EXERCISE
When you copy the data, keep every word exactly as it is and leave the pictures out.

Before-and-after scene images
--------------------------------------------------
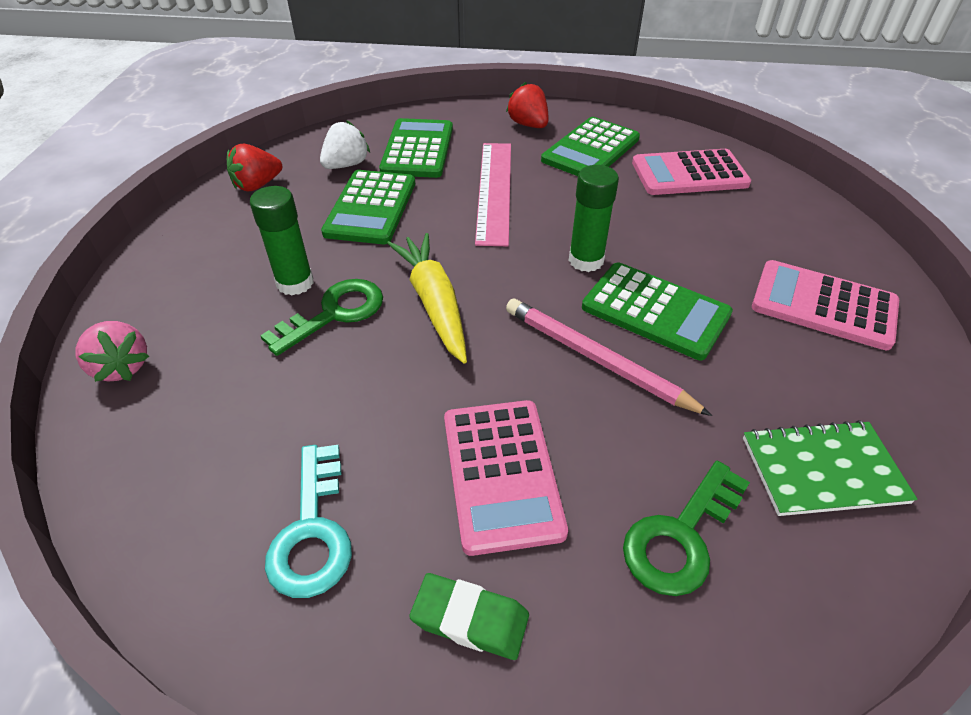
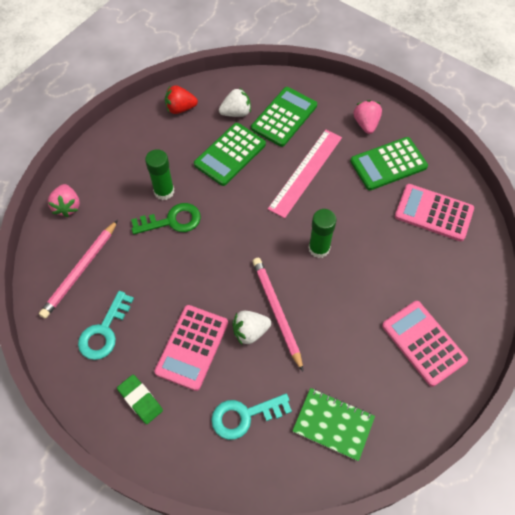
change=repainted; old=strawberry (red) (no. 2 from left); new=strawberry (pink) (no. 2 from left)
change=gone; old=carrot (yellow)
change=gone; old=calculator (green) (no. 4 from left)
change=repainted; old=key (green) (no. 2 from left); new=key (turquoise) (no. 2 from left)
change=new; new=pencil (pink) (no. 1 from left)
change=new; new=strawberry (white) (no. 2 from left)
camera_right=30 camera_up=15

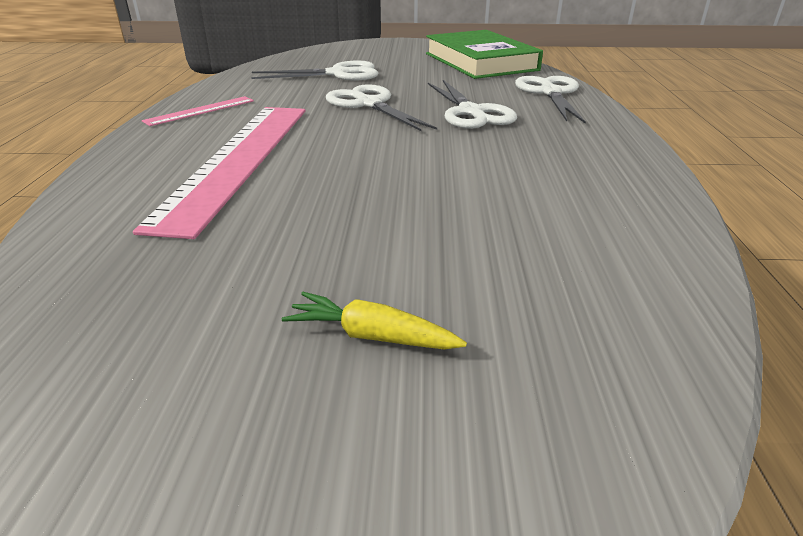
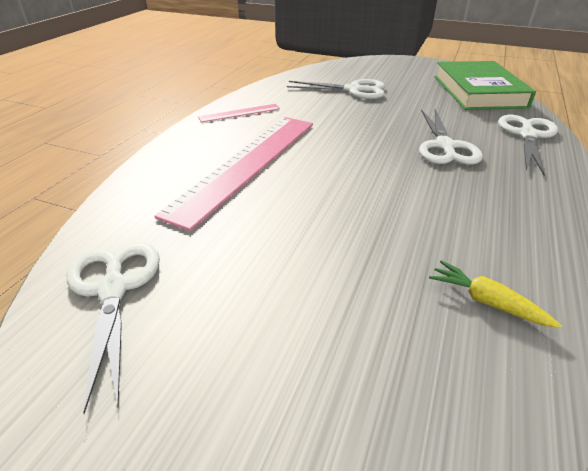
change=shifted; old=scissors (white) (no. 2 from left in the first image); new=scissors (white) (no. 1 from left)
change=shifted; old=carrot (yellow)
camera_right=20 camera_up=5

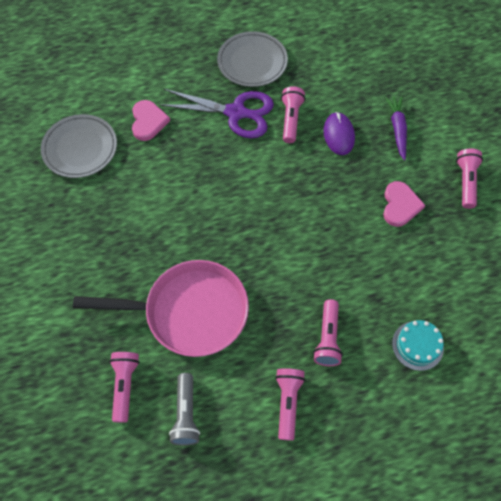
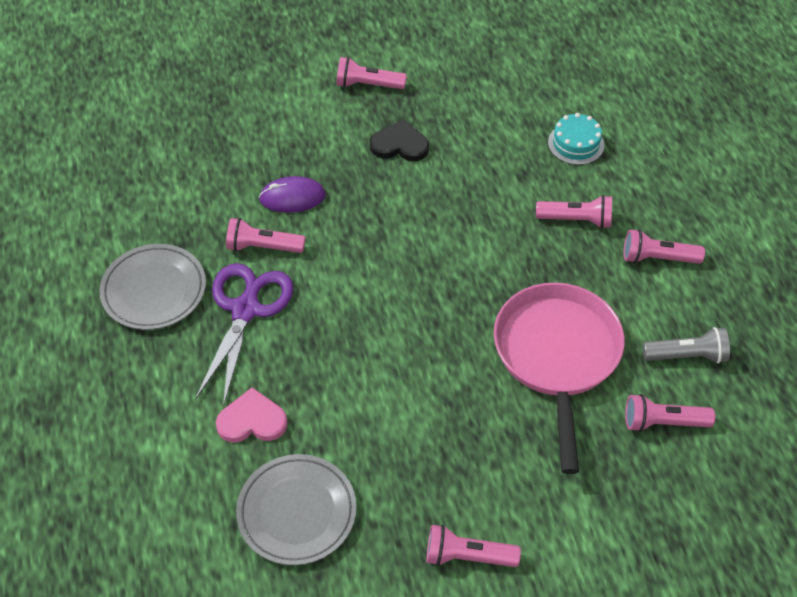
change=gone; old=carrot (purple)
change=repainted; old=heart (pink) (no. 2 from left); new=heart (black)
change=new; new=flashlight (pink) (no. 3 from left)
camera_right=-90 camera_up=-10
--------------------------------------------------
ANSWER SPACE
change=repainted; old=strawberry (red) (no. 2 from left); new=strawberry (pink) (no. 2 from left)
change=gone; old=carrot (yellow)
change=gone; old=calculator (green) (no. 4 from left)
change=repainted; old=key (green) (no. 2 from left); new=key (turquoise) (no. 2 from left)
change=new; new=pencil (pink) (no. 1 from left)
change=new; new=strawberry (white) (no. 2 from left)
camera_right=30 camera_up=15

change=shifted; old=scissors (white) (no. 2 from left in the first image); new=scissors (white) (no. 1 from left)
change=shifted; old=carrot (yellow)
camera_right=20 camera_up=5

change=gone; old=carrot (purple)
change=repainted; old=heart (pink) (no. 2 from left); new=heart (black)
change=new; new=flashlight (pink) (no. 3 from left)
camera_right=-90 camera_up=-10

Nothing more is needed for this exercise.